### [SOURCE DATA]
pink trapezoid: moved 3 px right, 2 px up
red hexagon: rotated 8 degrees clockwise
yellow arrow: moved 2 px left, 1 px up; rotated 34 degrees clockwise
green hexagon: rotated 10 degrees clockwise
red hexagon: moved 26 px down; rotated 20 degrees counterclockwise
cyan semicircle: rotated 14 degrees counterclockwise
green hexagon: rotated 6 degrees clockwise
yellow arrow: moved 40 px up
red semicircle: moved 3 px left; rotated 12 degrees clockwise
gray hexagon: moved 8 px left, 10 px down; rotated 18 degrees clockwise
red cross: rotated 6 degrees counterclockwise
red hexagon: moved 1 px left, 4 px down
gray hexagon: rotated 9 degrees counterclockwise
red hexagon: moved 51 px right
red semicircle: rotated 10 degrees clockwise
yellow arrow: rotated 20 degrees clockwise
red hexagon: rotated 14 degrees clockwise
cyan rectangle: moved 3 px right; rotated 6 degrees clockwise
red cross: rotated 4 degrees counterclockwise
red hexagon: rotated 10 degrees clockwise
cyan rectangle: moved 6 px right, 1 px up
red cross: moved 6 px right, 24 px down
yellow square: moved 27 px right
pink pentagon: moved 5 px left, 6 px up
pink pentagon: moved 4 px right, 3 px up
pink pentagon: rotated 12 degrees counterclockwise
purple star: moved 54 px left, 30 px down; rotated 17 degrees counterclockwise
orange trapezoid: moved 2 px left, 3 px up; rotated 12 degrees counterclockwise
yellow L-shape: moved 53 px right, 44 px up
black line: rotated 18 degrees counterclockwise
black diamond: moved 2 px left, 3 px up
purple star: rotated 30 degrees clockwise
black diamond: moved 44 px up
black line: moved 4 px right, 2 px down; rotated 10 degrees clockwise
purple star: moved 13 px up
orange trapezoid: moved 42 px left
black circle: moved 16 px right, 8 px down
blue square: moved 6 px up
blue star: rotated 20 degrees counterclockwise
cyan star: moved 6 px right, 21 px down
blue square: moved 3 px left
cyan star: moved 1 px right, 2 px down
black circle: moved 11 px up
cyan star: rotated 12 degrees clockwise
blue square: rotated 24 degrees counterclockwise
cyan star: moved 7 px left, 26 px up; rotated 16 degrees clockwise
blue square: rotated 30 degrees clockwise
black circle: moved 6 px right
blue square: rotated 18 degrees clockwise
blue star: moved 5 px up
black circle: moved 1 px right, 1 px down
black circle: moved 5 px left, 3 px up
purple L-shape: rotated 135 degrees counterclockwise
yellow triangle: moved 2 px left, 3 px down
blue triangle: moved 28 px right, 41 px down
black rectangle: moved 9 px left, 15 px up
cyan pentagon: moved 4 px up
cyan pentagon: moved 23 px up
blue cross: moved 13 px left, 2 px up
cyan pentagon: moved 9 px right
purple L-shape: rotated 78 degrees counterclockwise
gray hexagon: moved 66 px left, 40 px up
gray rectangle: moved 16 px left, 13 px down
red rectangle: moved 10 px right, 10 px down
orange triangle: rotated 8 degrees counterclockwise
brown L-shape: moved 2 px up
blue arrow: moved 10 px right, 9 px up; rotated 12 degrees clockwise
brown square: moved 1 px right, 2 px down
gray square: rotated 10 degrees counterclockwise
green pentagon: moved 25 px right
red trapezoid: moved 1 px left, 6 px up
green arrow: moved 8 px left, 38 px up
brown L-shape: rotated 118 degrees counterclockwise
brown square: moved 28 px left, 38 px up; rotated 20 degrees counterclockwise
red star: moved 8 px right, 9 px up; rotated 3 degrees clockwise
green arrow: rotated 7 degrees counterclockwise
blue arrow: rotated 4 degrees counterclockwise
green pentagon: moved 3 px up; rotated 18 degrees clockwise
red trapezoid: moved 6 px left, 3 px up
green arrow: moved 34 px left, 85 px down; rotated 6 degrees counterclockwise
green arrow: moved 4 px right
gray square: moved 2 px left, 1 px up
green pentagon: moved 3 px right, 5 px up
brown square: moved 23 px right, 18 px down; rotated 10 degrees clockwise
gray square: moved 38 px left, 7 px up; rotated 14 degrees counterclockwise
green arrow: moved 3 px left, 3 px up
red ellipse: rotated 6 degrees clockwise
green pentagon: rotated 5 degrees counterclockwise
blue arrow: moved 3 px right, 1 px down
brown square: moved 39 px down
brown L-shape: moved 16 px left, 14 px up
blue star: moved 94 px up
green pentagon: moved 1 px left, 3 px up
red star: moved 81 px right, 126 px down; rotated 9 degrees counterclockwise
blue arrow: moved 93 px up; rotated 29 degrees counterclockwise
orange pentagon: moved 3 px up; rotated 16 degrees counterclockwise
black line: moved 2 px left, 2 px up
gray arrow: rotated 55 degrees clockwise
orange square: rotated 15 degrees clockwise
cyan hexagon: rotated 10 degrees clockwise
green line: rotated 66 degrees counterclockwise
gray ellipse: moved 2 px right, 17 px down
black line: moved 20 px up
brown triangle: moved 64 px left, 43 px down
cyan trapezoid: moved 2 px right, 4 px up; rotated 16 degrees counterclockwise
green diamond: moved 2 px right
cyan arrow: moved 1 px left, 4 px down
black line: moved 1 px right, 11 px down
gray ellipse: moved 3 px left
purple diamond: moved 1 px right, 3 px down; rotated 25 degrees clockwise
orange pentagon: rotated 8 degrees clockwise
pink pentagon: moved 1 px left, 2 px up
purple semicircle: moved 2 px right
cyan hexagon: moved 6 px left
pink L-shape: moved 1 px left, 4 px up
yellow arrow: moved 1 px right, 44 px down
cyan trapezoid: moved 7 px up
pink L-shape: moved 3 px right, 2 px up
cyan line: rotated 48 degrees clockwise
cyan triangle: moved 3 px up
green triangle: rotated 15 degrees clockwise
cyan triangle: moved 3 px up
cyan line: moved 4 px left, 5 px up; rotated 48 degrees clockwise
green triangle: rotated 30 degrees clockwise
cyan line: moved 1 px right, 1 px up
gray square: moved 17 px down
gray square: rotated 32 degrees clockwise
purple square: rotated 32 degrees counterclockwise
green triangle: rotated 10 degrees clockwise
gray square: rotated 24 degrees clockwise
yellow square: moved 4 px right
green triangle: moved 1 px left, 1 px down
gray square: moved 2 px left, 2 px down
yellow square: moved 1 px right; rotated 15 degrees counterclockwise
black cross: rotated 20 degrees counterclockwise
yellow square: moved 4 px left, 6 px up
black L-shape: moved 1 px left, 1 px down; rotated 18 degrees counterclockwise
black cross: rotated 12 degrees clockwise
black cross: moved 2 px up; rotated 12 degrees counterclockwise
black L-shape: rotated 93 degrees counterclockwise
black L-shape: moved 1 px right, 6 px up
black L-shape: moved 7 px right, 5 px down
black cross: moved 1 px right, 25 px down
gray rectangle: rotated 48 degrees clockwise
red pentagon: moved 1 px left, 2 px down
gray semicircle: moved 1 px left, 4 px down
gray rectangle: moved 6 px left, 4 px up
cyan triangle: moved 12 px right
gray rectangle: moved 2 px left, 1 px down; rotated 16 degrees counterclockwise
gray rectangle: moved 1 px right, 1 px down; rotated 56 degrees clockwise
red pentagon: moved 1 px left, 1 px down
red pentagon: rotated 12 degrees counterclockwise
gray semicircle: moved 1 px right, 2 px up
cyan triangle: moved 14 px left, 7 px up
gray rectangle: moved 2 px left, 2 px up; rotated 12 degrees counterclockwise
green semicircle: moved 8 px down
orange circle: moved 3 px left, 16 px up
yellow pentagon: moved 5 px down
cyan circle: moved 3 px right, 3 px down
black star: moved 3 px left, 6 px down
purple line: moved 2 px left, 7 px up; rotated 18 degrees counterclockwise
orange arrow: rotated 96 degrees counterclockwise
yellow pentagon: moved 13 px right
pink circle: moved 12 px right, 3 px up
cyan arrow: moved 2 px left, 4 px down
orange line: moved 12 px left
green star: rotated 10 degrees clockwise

### [THE REQUEST]
Reproduce word for word every line of the records from the first one through the line containing "gray hexagon: moved 8", including that line.

### [RESPONSE]
pink trapezoid: moved 3 px right, 2 px up
red hexagon: rotated 8 degrees clockwise
yellow arrow: moved 2 px left, 1 px up; rotated 34 degrees clockwise
green hexagon: rotated 10 degrees clockwise
red hexagon: moved 26 px down; rotated 20 degrees counterclockwise
cyan semicircle: rotated 14 degrees counterclockwise
green hexagon: rotated 6 degrees clockwise
yellow arrow: moved 40 px up
red semicircle: moved 3 px left; rotated 12 degrees clockwise
gray hexagon: moved 8 px left, 10 px down; rotated 18 degrees clockwise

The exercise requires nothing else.